** START Records **

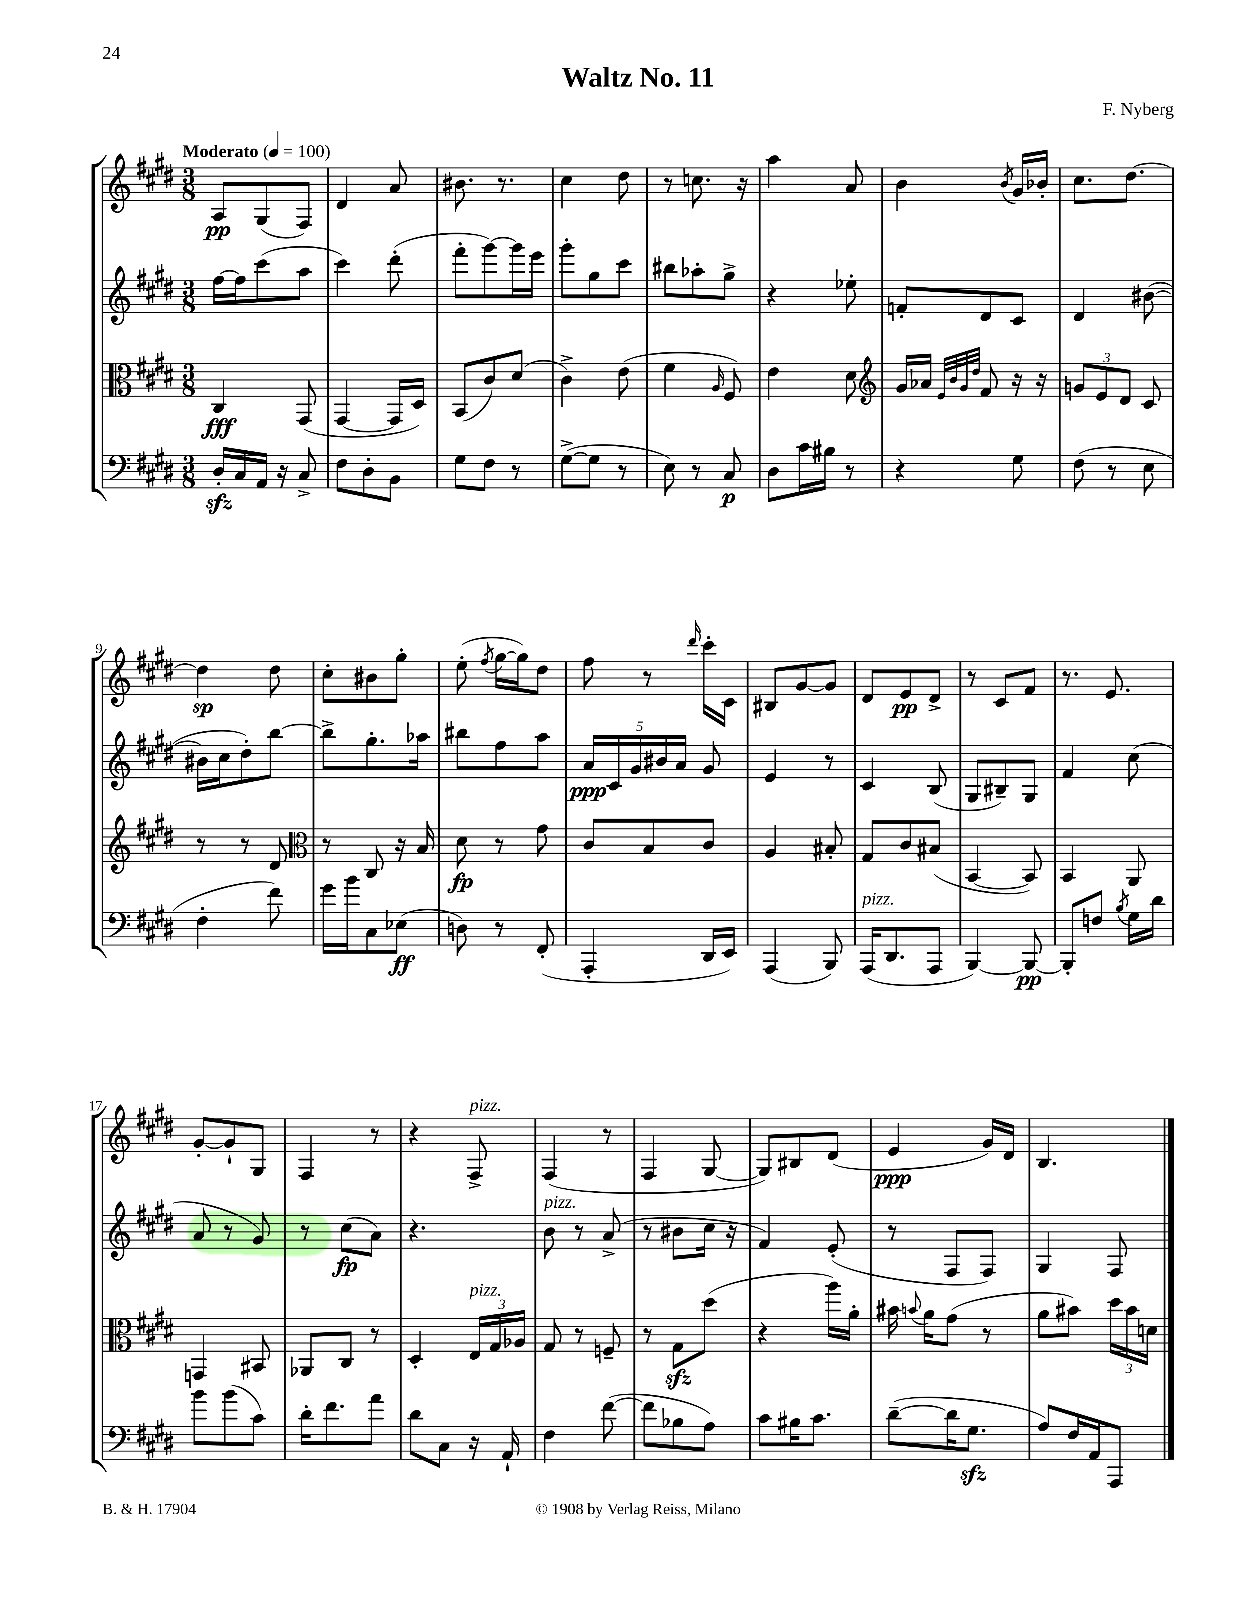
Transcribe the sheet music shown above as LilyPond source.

\header { title = "Waltz No. 11" composer = "F. Nyberg" }
<<
\new StaffGroup <<
\new Staff = "s0" {
    \clef treble \key e \major \numericTimeSignature \time 3/8 \tempo "Moderato" 4 = 100
    \autoBeamOff a8[\pp gis8( fis8]) |
    dis'4 a'8 |
    bis'8. r8. |
    cis''4 dis''8 |
    r8 c''8. r16 |
    a''4 a'8 |
    b'4 \acciaccatura { b'8 } gis'16[ bes'16]-. |
    cis''8.[ dis''8.]~ |
    dis''4\sp dis''8 |
    cis''8[-. bis'8 gis''8]-. |
    e''8-.( \acciaccatura { fis''8 } gis''16[~ gis''16) dis''8] |
    fis''8 r8 \grace { dis'''16 } cis'''16[-. cis'16] |
    bis8[ gis'8~ gis'8] |
    dis'8[ e'8\pp dis'8]-> |
    r8 cis'8[ fis'8] |
    r8. e'8. |
    gis'8[~-. gis'8-! gis8] |
    fis4 r8 |
    r4 fis8->^\markup { \italic "pizz." } |
    fis4( r8 |
    fis4 gis8~ |
    gis8[) bis8 dis'8]( |
    e'4\ppp gis'16[) dis'16] |
    b4. \bar "|." |
}
\new Staff = "s1" {
    \clef treble \key e \major \numericTimeSignature \time 3/8
    \autoBeamOff fis''16[~ fis''16 cis'''8( a''8] |
    cis'''4) dis'''8-.( |
    fis'''8[-. gis'''8~) gis'''16 e'''16] |
    gis'''8[-. gis''8 cis'''8] |
    bis''8[ aes''8-. gis''8]-> |
    r4 ees''8-. |
    f'8[-. dis'8 cis'8] |
    dis'4 bis'8~( |
    bis'16[ cis''16 dis''8-.) b''8]~ |
    b''8[-> gis''8.-. aes''16] |
    bis''8[ fis''8 a''8] |
    \tuplet 5/4 { a'16[\ppp cis'16 gis'16 bis'16 a'16] } gis'8 |
    e'4 r8 |
    cis'4 b8( |
    gis8[ bis8--) gis8] |
    fis'4 cis''8( |
    a'8 r8 gis'8) |
    r8 cis''8[\fp( a'8]) |
    r4. |
    b'8^\markup { \italic "pizz." } r8 a'8->( |
    r8 bis'8[ cis''16] r16 |
    fis'4) e'8-.( |
    r8 fis8[ fis8]) |
    gis4 fis8 \bar "|." |
}
\new Staff = "s2" {
    \clef alto \key e \major \numericTimeSignature \time 3/8
    \autoBeamOff cis4\fff gis,8( |
    gis,4~ gis,16[ dis16]) |
    b,8[( cis'8) dis'8]( |
    cis'4->) e'8( |
    fis'4 \grace { a16 } fis8) |
    e'4 dis'8 |
    \clef treble gis'16[ aes'16] \grace { e'32[ b'32 gis'32 dis''32] } fis'8 r16 r16 |
    \tuplet 3/2 { g'8[ e'8 dis'8] } cis'8 |
    r8 r8 dis'8 |
    \clef alto r8 cis8 r16 b16 |
    dis'8\fp r8 gis'8 |
    cis'8[ b8 cis'8] |
    a4 bis8-. |
    gis8[ cis'8 bis8]( |
    b,4~ b,8) |
    b,4 a,8 |
    g,4 bis,8 |
    aes,8[ cis8] r8 |
    dis4-. \tuplet 3/2 { e16[^\markup { \italic "pizz." } gis16 aes16] } |
    gis8 r8 f8-- |
    r8 gis8[\sfz dis''8]( |
    r4 a''16[) a'16]-. |
    bis'16 \appoggiatura { b'8 } a'16[ gis'8]( r8 |
    a'8[ bis'8]) \tuplet 3/2 { dis''16[ bis'16 d'16] } \bar "|." |
}
\new Staff = "s3" {
    \clef bass \key e \major \numericTimeSignature \time 3/8
    \autoBeamOff dis16[-.\sfz cis16 a,16] r16 cis8-> |
    fis8[ dis8-. b,8] |
    gis8[ fis8] r8 |
    gis8[~->( gis8] r8 |
    e8) r8 cis8\p |
    dis8[ cis'16 bis16] r8 |
    r4 gis8 |
    fis8( r8 e8 |
    fis4-. fis'8) |
    gis'16[ b'16 cis8 ees8]\ff( |
    d8) r8 fis,8-.( |
    a,,4-. dis,16[ e,16]) |
    a,,4( b,,8) |
    a,,16[^\markup { \italic "pizz." }( dis,8. a,,8] |
    b,,4~) b,,8~\pp |
    b,,8[-. f8] \acciaccatura { b8 } gis16[ dis'16] |
    b'8[ b'8( cis'8]) |
    dis'16[-. fis'8. a'8] |
    dis'8[ cis8] r16 a,16-! |
    fis4 fis'8~( |
    fis'8[ bes8 a8]) |
    cis'8[ bis16 cis'8.] |
    dis'8[~--( dis'16 gis8.]\sfz |
    a8[) fis16 a,16 a,,8] \bar "|." |
}
>>
>>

** END Records **

Prompt:
Pick out every line in the data above that contains the string "clef".

Finished answer:
    \clef treble \key e \major \numericTimeSignature \time 3/8 \tempo "Moderato" 4 = 100
    \clef treble \key e \major \numericTimeSignature \time 3/8
    \clef alto \key e \major \numericTimeSignature \time 3/8
    \clef treble gis'16[ aes'16] \grace { e'32[ b'32 gis'32 dis''32] } fis'8 r16 r16 |
    \clef alto r8 cis8 r16 b16 |
    \clef bass \key e \major \numericTimeSignature \time 3/8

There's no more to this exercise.